What needs to be done
For the listing below, give the count of lines containing "down", and no other text.
▼▼▼
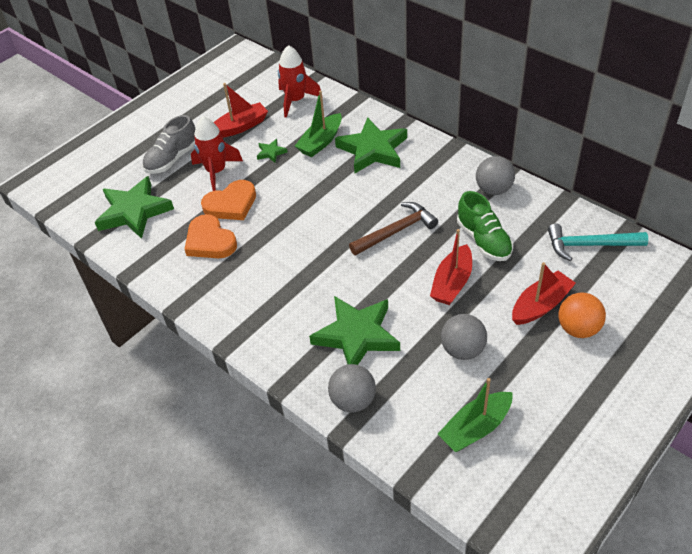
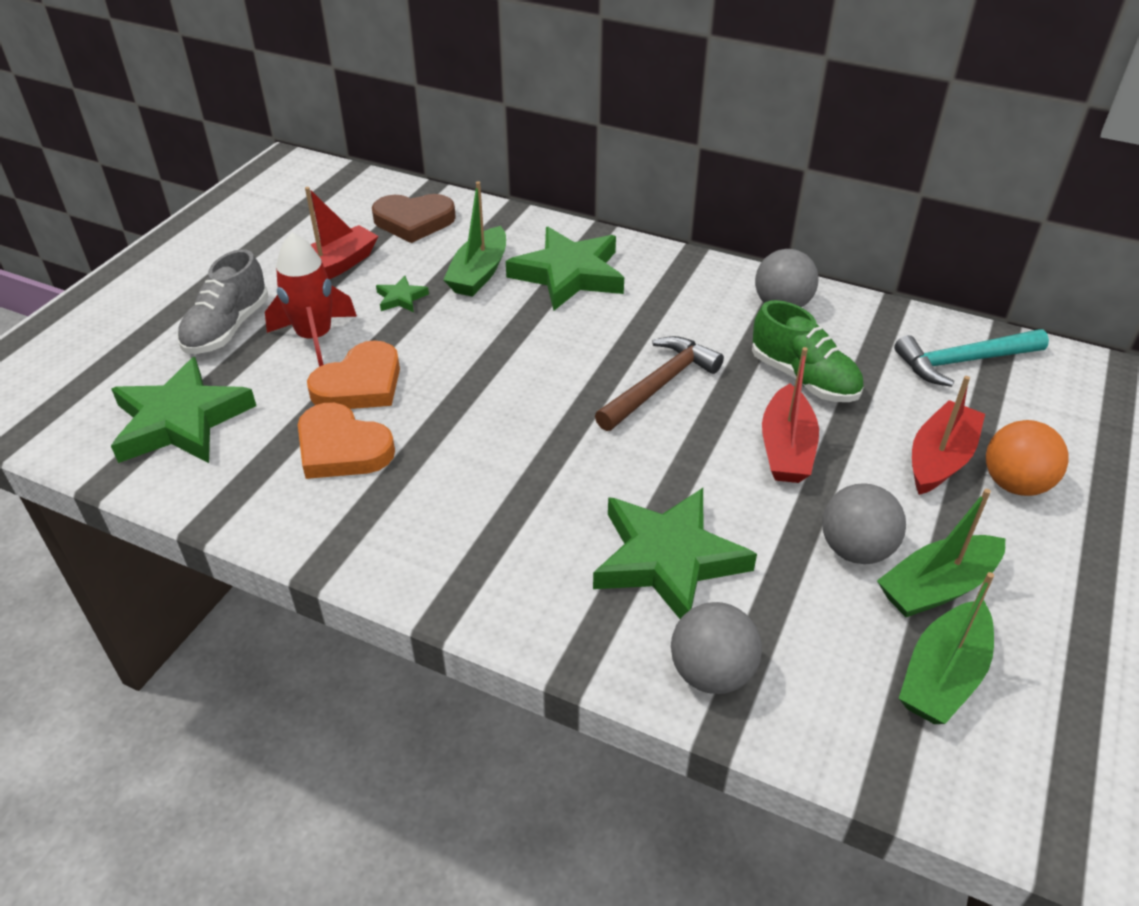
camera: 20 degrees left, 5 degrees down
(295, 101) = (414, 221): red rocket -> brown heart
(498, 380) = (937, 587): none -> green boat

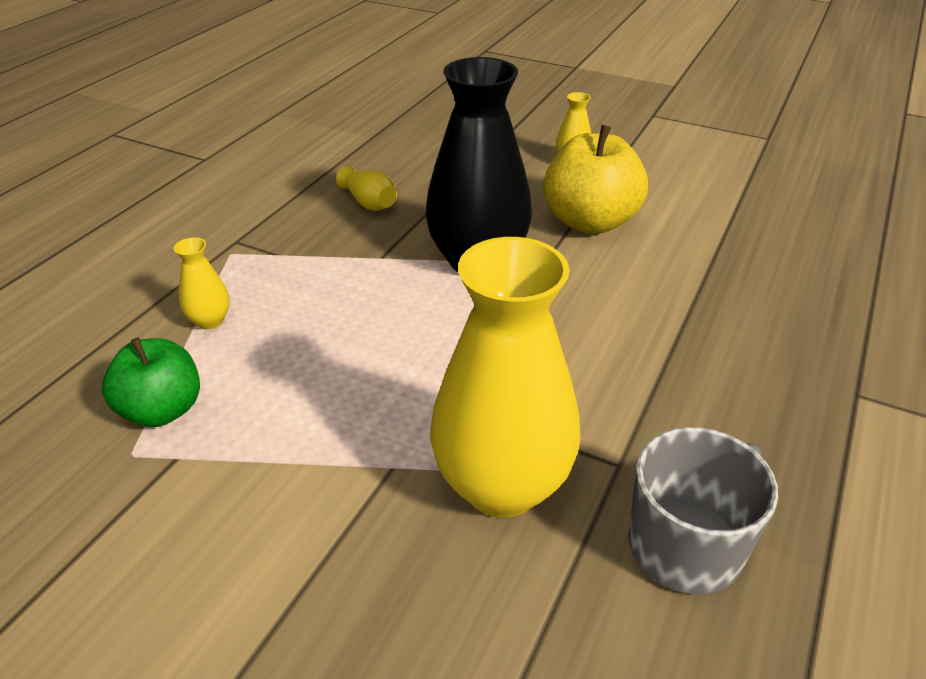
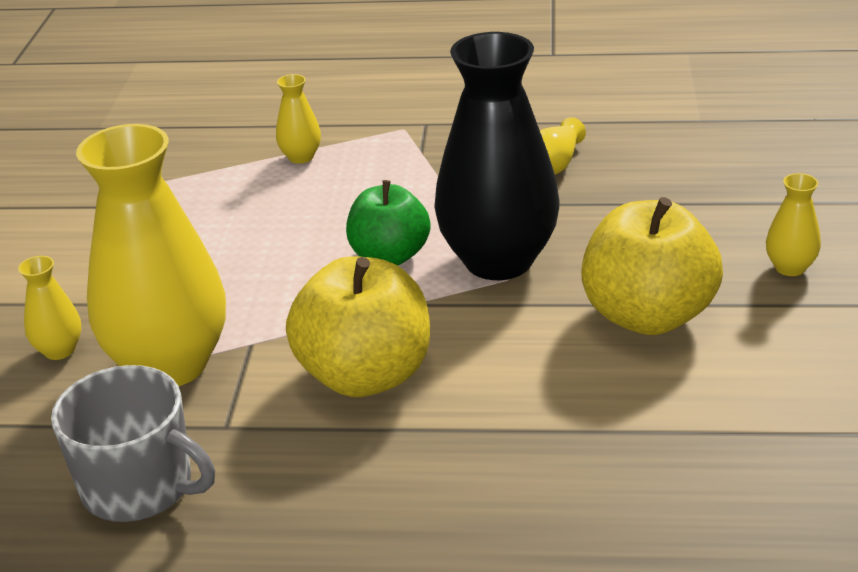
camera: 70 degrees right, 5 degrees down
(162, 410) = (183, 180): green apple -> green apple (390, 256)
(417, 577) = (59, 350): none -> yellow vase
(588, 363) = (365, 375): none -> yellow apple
▲▲▲
Output below
2